▶ [WRITTEN PROBLEM] Rewrite the material below, swapping every "Find the location of" for "Locate" and leaving all other text untouched.

(Rows of pointing data)
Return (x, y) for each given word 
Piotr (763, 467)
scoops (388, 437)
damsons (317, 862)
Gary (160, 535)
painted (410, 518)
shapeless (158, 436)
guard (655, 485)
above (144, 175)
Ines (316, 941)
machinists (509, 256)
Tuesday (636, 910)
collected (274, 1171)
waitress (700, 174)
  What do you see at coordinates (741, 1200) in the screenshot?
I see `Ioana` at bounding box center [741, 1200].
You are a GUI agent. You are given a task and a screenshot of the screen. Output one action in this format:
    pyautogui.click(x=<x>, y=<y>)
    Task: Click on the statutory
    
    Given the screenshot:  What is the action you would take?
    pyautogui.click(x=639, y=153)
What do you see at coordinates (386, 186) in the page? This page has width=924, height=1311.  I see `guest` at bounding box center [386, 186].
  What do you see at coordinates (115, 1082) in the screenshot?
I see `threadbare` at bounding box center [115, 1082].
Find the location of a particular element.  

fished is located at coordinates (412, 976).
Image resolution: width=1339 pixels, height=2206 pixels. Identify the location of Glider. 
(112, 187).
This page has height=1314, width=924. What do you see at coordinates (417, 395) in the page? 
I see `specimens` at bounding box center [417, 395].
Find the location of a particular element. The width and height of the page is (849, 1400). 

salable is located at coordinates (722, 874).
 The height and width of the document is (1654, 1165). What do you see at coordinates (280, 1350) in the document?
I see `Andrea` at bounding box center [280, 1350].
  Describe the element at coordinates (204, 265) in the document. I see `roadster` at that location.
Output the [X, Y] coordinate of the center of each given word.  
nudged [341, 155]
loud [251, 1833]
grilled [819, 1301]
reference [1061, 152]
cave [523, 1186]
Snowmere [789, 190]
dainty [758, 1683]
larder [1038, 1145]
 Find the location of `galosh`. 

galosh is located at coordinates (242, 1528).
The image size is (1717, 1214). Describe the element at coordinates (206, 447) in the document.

▶ [EXERCISE OUTPUT]
Return (x, y) for each given word 
Piotr (763, 467)
scoops (388, 437)
damsons (317, 862)
Gary (160, 535)
painted (410, 518)
shapeless (158, 436)
guard (655, 485)
above (144, 175)
Ines (316, 941)
machinists (509, 256)
Tuesday (636, 910)
collected (274, 1171)
waitress (700, 174)
  What do you see at coordinates (741, 1200) in the screenshot?
I see `Ioana` at bounding box center [741, 1200].
You are a GUI agent. You are given a task and a screenshot of the screen. Output one action in this format:
    pyautogui.click(x=<x>, y=<y>)
    Task: Click on the statutory
    
    Given the screenshot:  What is the action you would take?
    pyautogui.click(x=639, y=153)
What do you see at coordinates (386, 186) in the page? This page has width=924, height=1311.  I see `guest` at bounding box center [386, 186].
  What do you see at coordinates (115, 1082) in the screenshot?
I see `threadbare` at bounding box center [115, 1082].
Locate a particular element.  

fished is located at coordinates (412, 976).
Image resolution: width=1339 pixels, height=2206 pixels. Identify the location of Glider. 
(112, 187).
This page has height=1314, width=924. What do you see at coordinates (417, 395) in the page? 
I see `specimens` at bounding box center [417, 395].
Locate a particular element. The width and height of the page is (849, 1400). 

salable is located at coordinates (722, 874).
 The height and width of the document is (1654, 1165). What do you see at coordinates (280, 1350) in the document?
I see `Andrea` at bounding box center [280, 1350].
  Describe the element at coordinates (204, 265) in the document. I see `roadster` at that location.
Output the [X, Y] coordinate of the center of each given word.  
nudged [341, 155]
loud [251, 1833]
grilled [819, 1301]
reference [1061, 152]
cave [523, 1186]
Snowmere [789, 190]
dainty [758, 1683]
larder [1038, 1145]
 Locate `galosh`. 

galosh is located at coordinates (242, 1528).
The image size is (1717, 1214). Describe the element at coordinates (206, 447) in the document.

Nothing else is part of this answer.